» **YOUR GOAL**: The copy you give must match the records exactly, except that it holds no images.

*** Opening EXTRACTED DATA ***

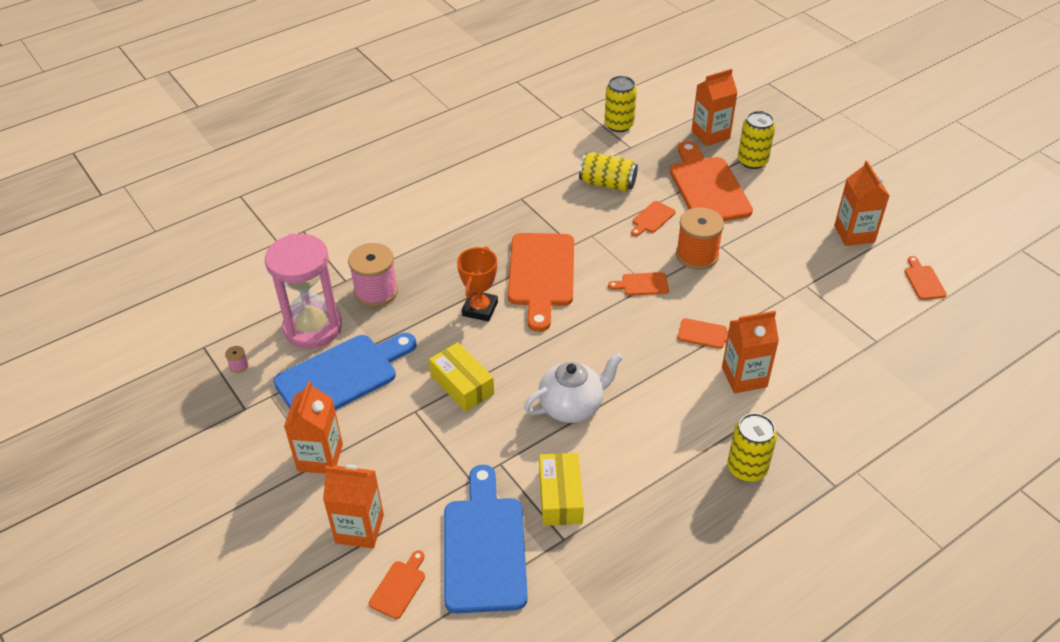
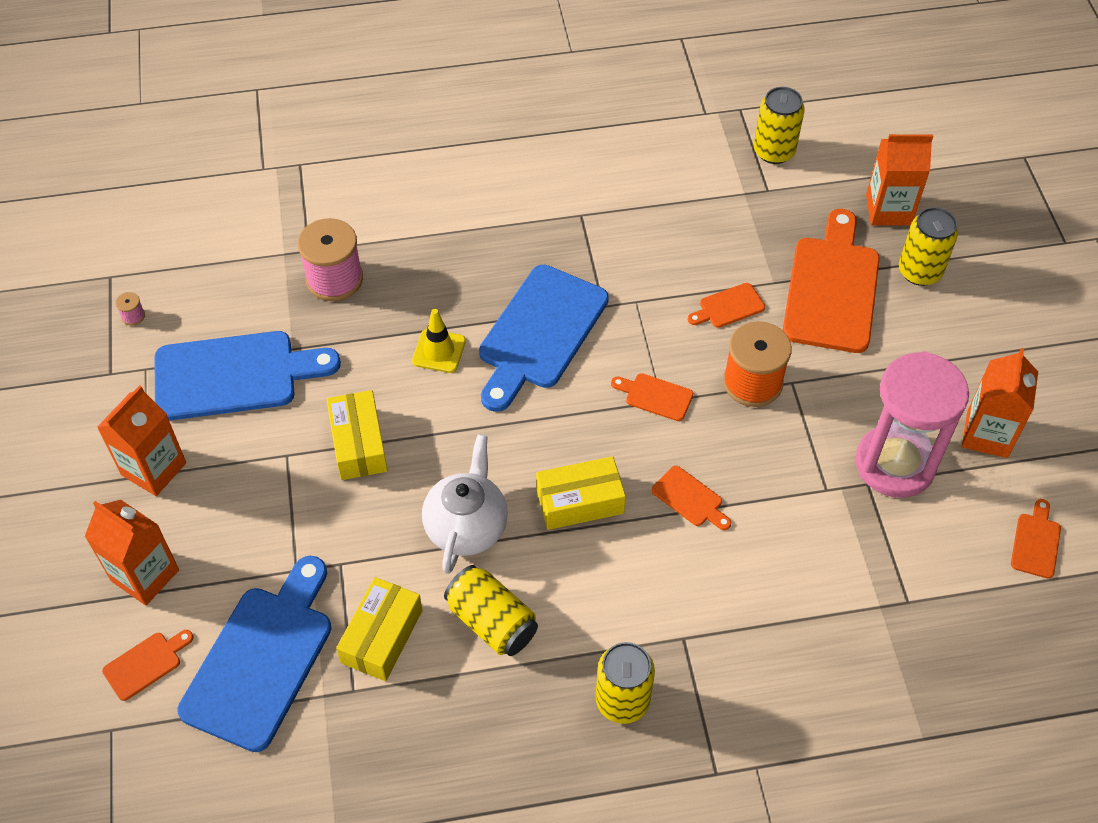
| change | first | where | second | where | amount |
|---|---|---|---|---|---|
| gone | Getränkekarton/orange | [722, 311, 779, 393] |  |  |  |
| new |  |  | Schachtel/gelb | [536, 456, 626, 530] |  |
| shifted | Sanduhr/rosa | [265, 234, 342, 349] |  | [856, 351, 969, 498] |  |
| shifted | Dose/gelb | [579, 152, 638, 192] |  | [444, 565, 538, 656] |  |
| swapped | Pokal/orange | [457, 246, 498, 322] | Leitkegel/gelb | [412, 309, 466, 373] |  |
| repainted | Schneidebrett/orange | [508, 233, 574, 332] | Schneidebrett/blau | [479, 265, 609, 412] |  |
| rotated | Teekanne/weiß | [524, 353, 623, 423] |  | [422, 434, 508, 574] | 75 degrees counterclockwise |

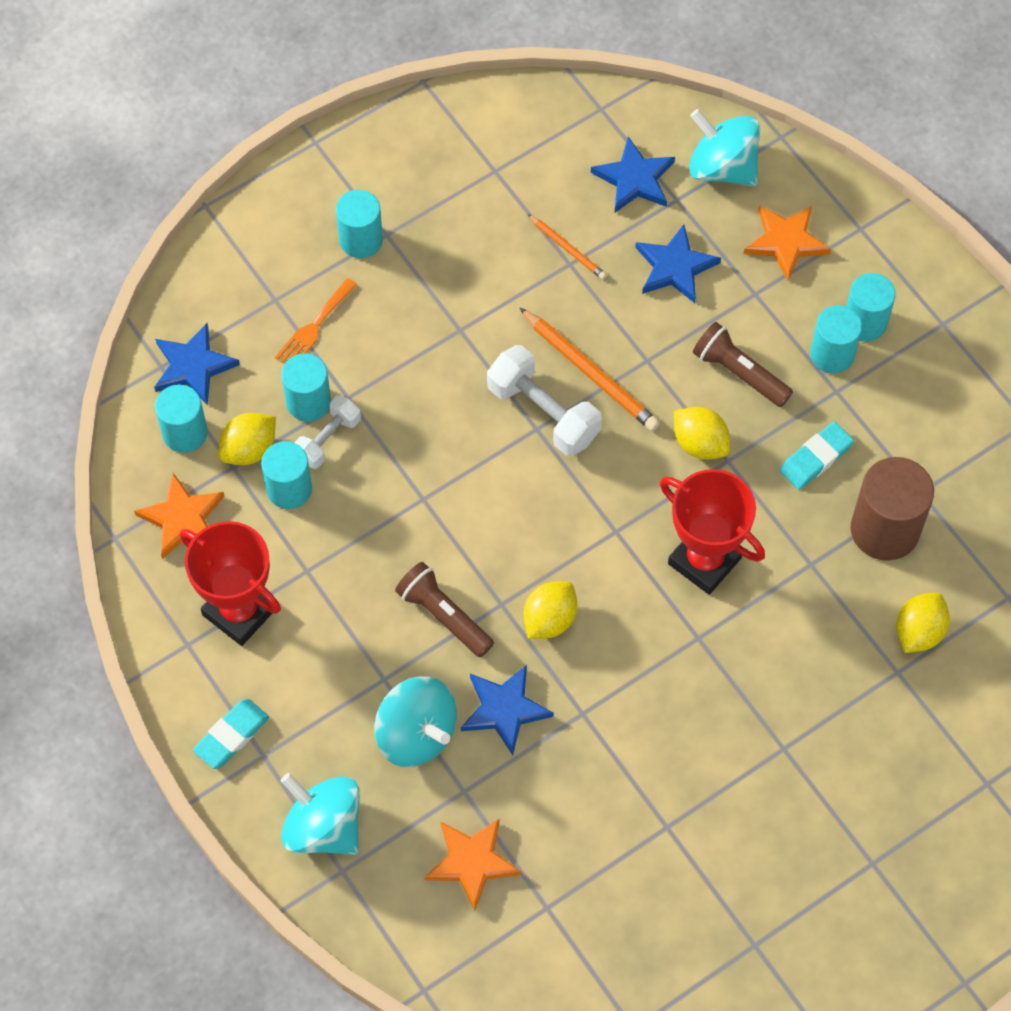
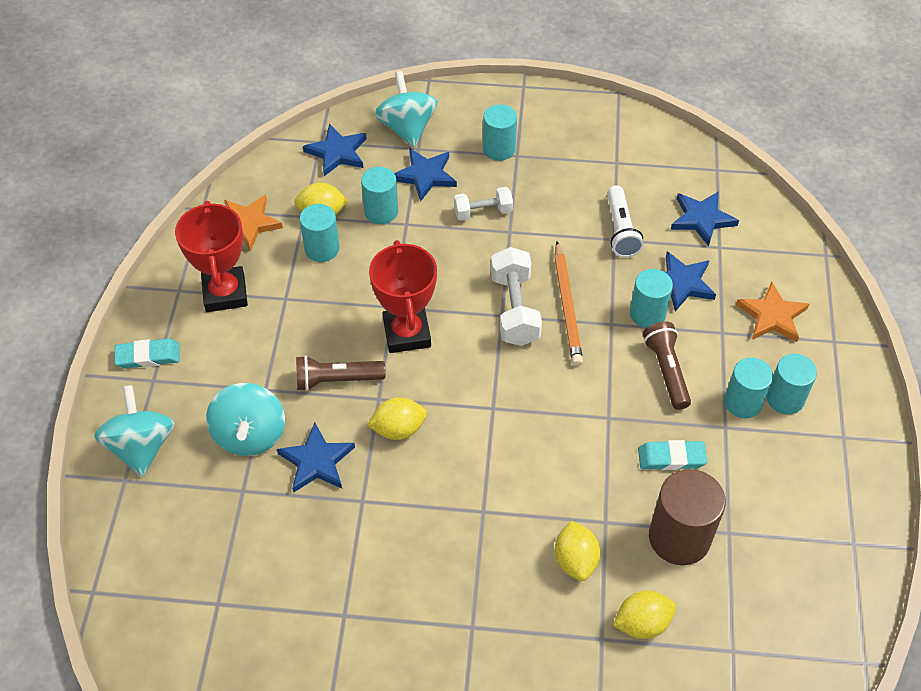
| change | first | where | second | where | amount |
|---|---|---|---|---|---|
| gone | Stern/orange | [425, 818, 521, 911] |  |  |  |
| shifted | Vollzylinder/türkis | [155, 385, 208, 453] |  | [630, 269, 673, 328] |  |
| shifted | Hantel/weiß | [294, 395, 361, 469] |  | [454, 187, 513, 220] |  |
| shifted | Pokal/rot | [660, 469, 765, 595] |  | [369, 240, 437, 353] |  |
| shifted | Zitrone/gelb | [674, 407, 730, 459] |  | [554, 521, 600, 581] |  |
| shifted | Kreisel/türkis | [689, 109, 760, 186] |  | [374, 71, 438, 147] |  |
| swapped | Gabel/orange | [275, 278, 357, 363] | Stern/blau | [394, 148, 457, 202] |  |
| swapped | Bleistift/orange | [527, 214, 607, 280] | Taschenlampe/weiß | [607, 185, 644, 257] |  |
| rotated | Taschenlampe/braun | [395, 562, 494, 657] |  | [296, 355, 385, 391] | 90 degrees counterclockwise |

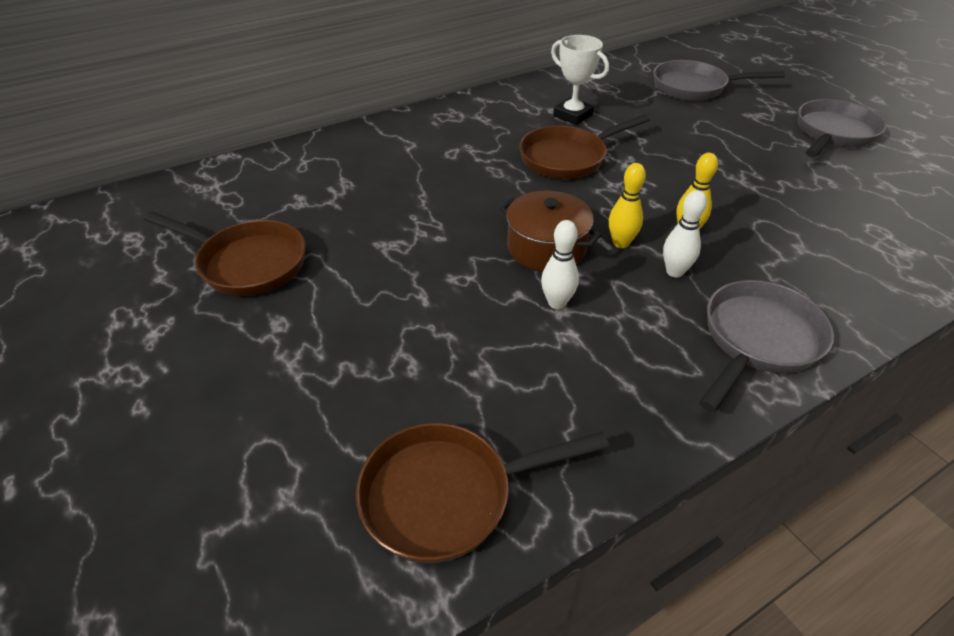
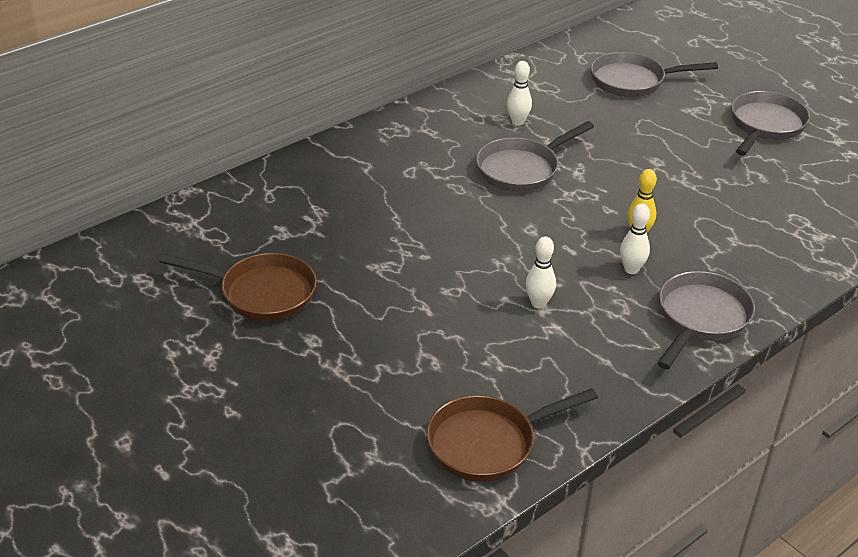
| change | first | where | second | where | amount |
|---|---|---|---|---|---|
| gone | Kochtopf/braun | [500, 190, 602, 272] |  |  |  |
| gone | Bowlingkegel/gelb | [609, 163, 646, 248] |  |  |  |
| swapped | Pokal/weiß | [551, 35, 609, 125] | Bowlingkegel/weiß | [507, 61, 532, 126] |  |
| repainted | Pfanne/braun | [519, 114, 650, 179] | Pfanne/grau | [476, 121, 594, 192] |  |

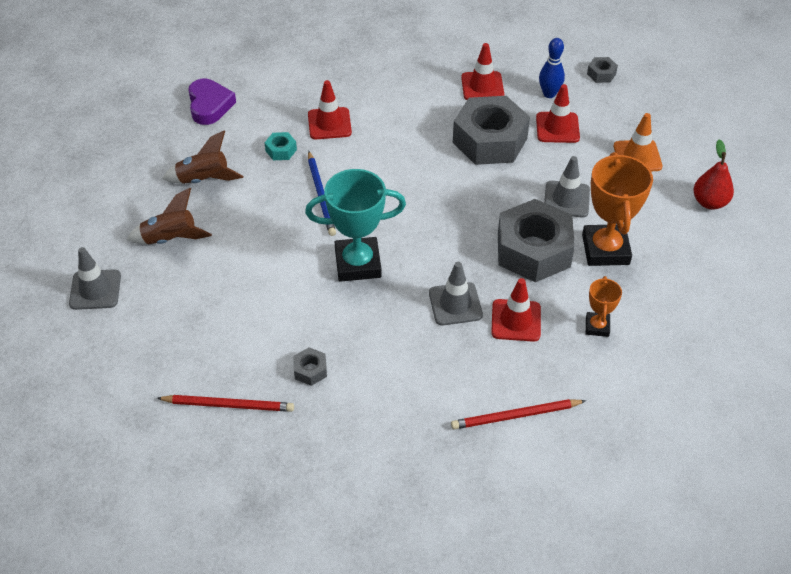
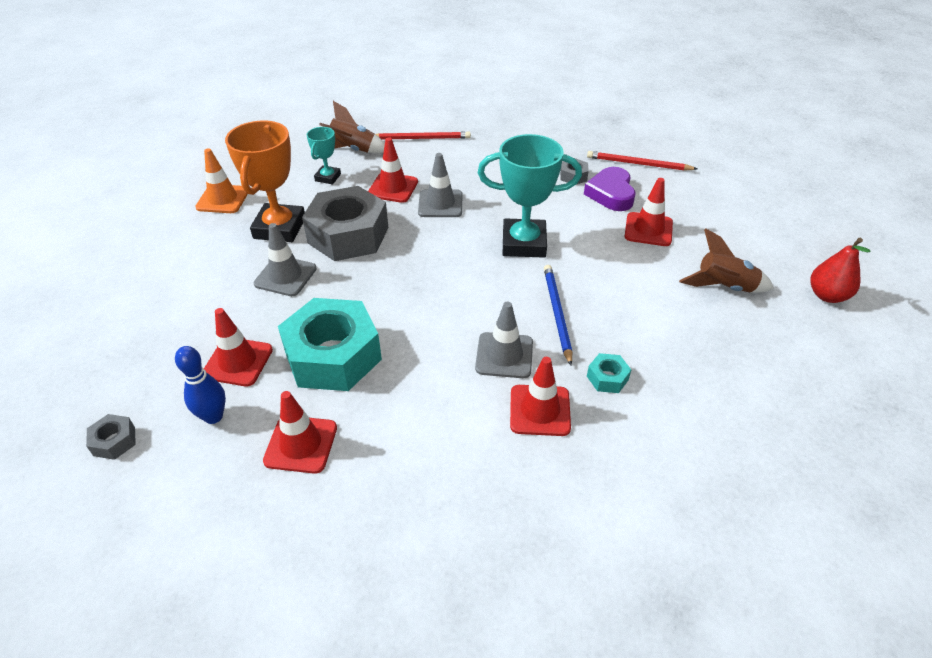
| change | first | where | second | where | amount |
|---|---|---|---|---|---|
| new |  |  | Leitkegel/rot | [625, 178, 673, 246] |  |
| shifted | Leitkegel/grau | [69, 247, 121, 310] |  | [475, 301, 533, 378] |  |
| shifted | Rakete/braun | [162, 130, 243, 184] |  | [319, 101, 385, 153] |  |
| shifted | Herz/lila | [188, 79, 236, 125] |  | [584, 167, 636, 211] |  |
| shifted | Leitkegel/orange | [614, 113, 662, 171] |  | [195, 148, 248, 213] |  |
| shifted | Birne/rot | [693, 139, 734, 210] |  | [810, 238, 870, 303] |  |
| repainted | Sechskantmutter/grau | [453, 96, 530, 165] | Sechskantmutter/türkis | [278, 298, 382, 391] |  |
| repainted | Pokal/orange | [586, 276, 622, 337] | Pokal/türkis | [307, 127, 341, 184] |  |

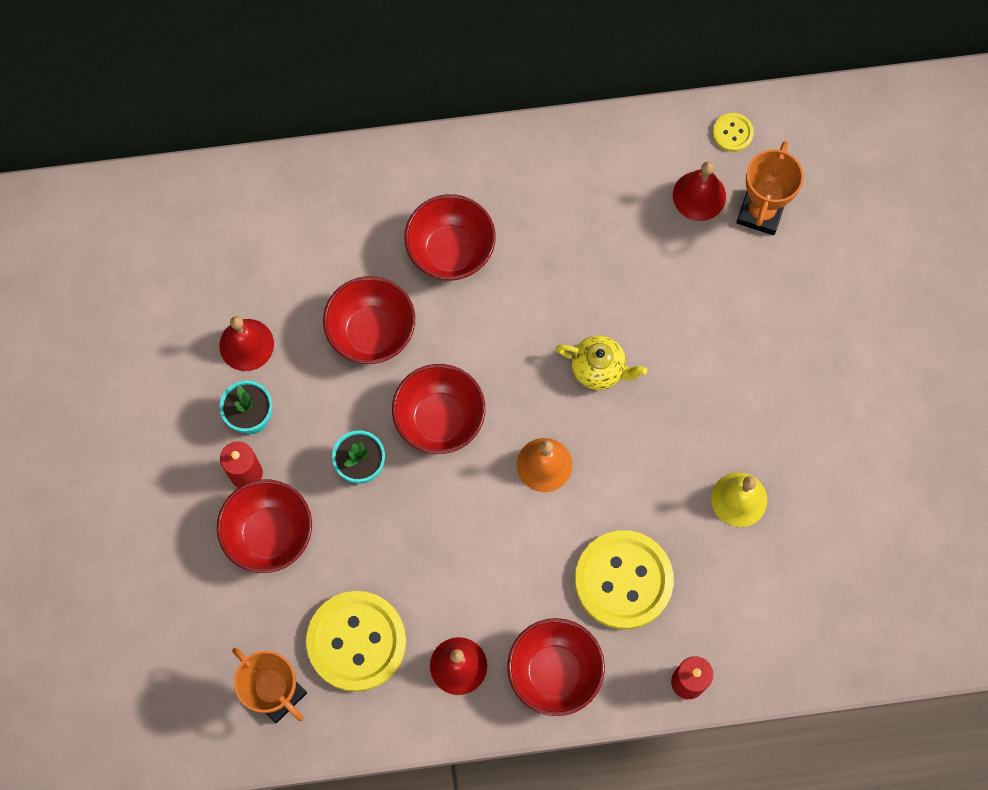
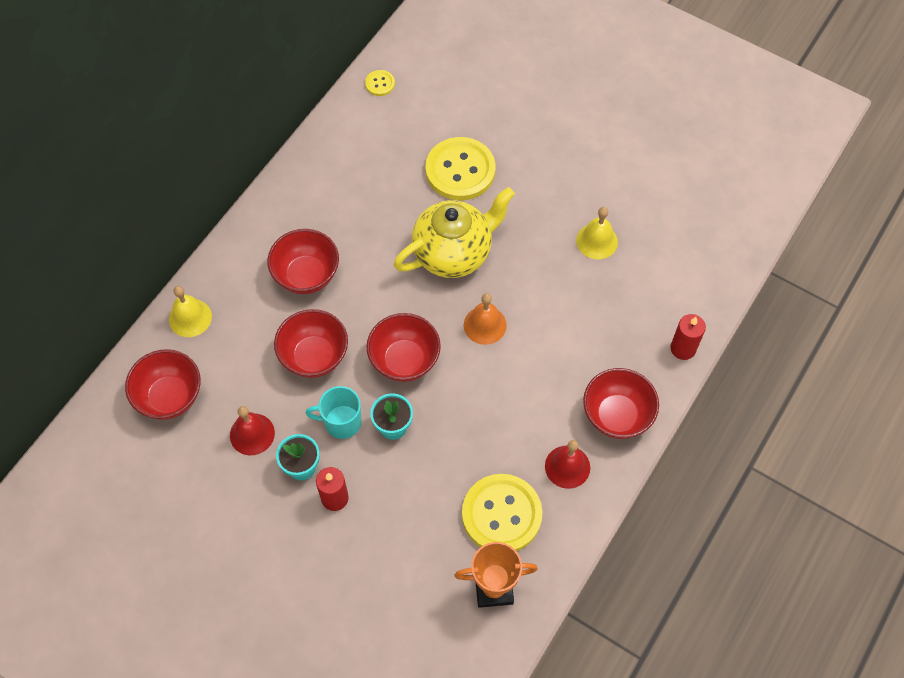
| change | first | where | second | where | amount |
|---|---|---|---|---|---|
| gone | Glocke/rot | [673, 161, 726, 221] |  |  |  |
| gone | Pokal/orange | [736, 141, 804, 235] |  |  |  |
| new |  |  | Glocke/gelb | [169, 286, 212, 337] |  |
| new |  |  | Tasse/türkis | [306, 386, 362, 439] |  |
| shifted | Schüssel/rot | [217, 480, 312, 573] |  | [125, 349, 201, 420] |  |
| shifted | Knopf/gelb | [575, 530, 674, 629] |  | [425, 137, 496, 200] |  |
| scaled | Teekanne/gelb | [556, 336, 647, 390] |  | [394, 187, 515, 278] | x1.89 |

*** Closing EXTRACTED DATA ***

» **RESPONSE AREA**:
| change | first | where | second | where | amount |
|---|---|---|---|---|---|
| gone | Getränkekarton/orange | [722, 311, 779, 393] |  |  |  |
| new |  |  | Schachtel/gelb | [536, 456, 626, 530] |  |
| shifted | Sanduhr/rosa | [265, 234, 342, 349] |  | [856, 351, 969, 498] |  |
| shifted | Dose/gelb | [579, 152, 638, 192] |  | [444, 565, 538, 656] |  |
| swapped | Pokal/orange | [457, 246, 498, 322] | Leitkegel/gelb | [412, 309, 466, 373] |  |
| repainted | Schneidebrett/orange | [508, 233, 574, 332] | Schneidebrett/blau | [479, 265, 609, 412] |  |
| rotated | Teekanne/weiß | [524, 353, 623, 423] |  | [422, 434, 508, 574] | 75 degrees counterclockwise |

| change | first | where | second | where | amount |
|---|---|---|---|---|---|
| gone | Stern/orange | [425, 818, 521, 911] |  |  |  |
| shifted | Vollzylinder/türkis | [155, 385, 208, 453] |  | [630, 269, 673, 328] |  |
| shifted | Hantel/weiß | [294, 395, 361, 469] |  | [454, 187, 513, 220] |  |
| shifted | Pokal/rot | [660, 469, 765, 595] |  | [369, 240, 437, 353] |  |
| shifted | Zitrone/gelb | [674, 407, 730, 459] |  | [554, 521, 600, 581] |  |
| shifted | Kreisel/türkis | [689, 109, 760, 186] |  | [374, 71, 438, 147] |  |
| swapped | Gabel/orange | [275, 278, 357, 363] | Stern/blau | [394, 148, 457, 202] |  |
| swapped | Bleistift/orange | [527, 214, 607, 280] | Taschenlampe/weiß | [607, 185, 644, 257] |  |
| rotated | Taschenlampe/braun | [395, 562, 494, 657] |  | [296, 355, 385, 391] | 90 degrees counterclockwise |

| change | first | where | second | where | amount |
|---|---|---|---|---|---|
| gone | Kochtopf/braun | [500, 190, 602, 272] |  |  |  |
| gone | Bowlingkegel/gelb | [609, 163, 646, 248] |  |  |  |
| swapped | Pokal/weiß | [551, 35, 609, 125] | Bowlingkegel/weiß | [507, 61, 532, 126] |  |
| repainted | Pfanne/braun | [519, 114, 650, 179] | Pfanne/grau | [476, 121, 594, 192] |  |

| change | first | where | second | where | amount |
|---|---|---|---|---|---|
| new |  |  | Leitkegel/rot | [625, 178, 673, 246] |  |
| shifted | Leitkegel/grau | [69, 247, 121, 310] |  | [475, 301, 533, 378] |  |
| shifted | Rakete/braun | [162, 130, 243, 184] |  | [319, 101, 385, 153] |  |
| shifted | Herz/lila | [188, 79, 236, 125] |  | [584, 167, 636, 211] |  |
| shifted | Leitkegel/orange | [614, 113, 662, 171] |  | [195, 148, 248, 213] |  |
| shifted | Birne/rot | [693, 139, 734, 210] |  | [810, 238, 870, 303] |  |
| repainted | Sechskantmutter/grau | [453, 96, 530, 165] | Sechskantmutter/türkis | [278, 298, 382, 391] |  |
| repainted | Pokal/orange | [586, 276, 622, 337] | Pokal/türkis | [307, 127, 341, 184] |  |

| change | first | where | second | where | amount |
|---|---|---|---|---|---|
| gone | Glocke/rot | [673, 161, 726, 221] |  |  |  |
| gone | Pokal/orange | [736, 141, 804, 235] |  |  |  |
| new |  |  | Glocke/gelb | [169, 286, 212, 337] |  |
| new |  |  | Tasse/türkis | [306, 386, 362, 439] |  |
| shifted | Schüssel/rot | [217, 480, 312, 573] |  | [125, 349, 201, 420] |  |
| shifted | Knopf/gelb | [575, 530, 674, 629] |  | [425, 137, 496, 200] |  |
| scaled | Teekanne/gelb | [556, 336, 647, 390] |  | [394, 187, 515, 278] | x1.89 |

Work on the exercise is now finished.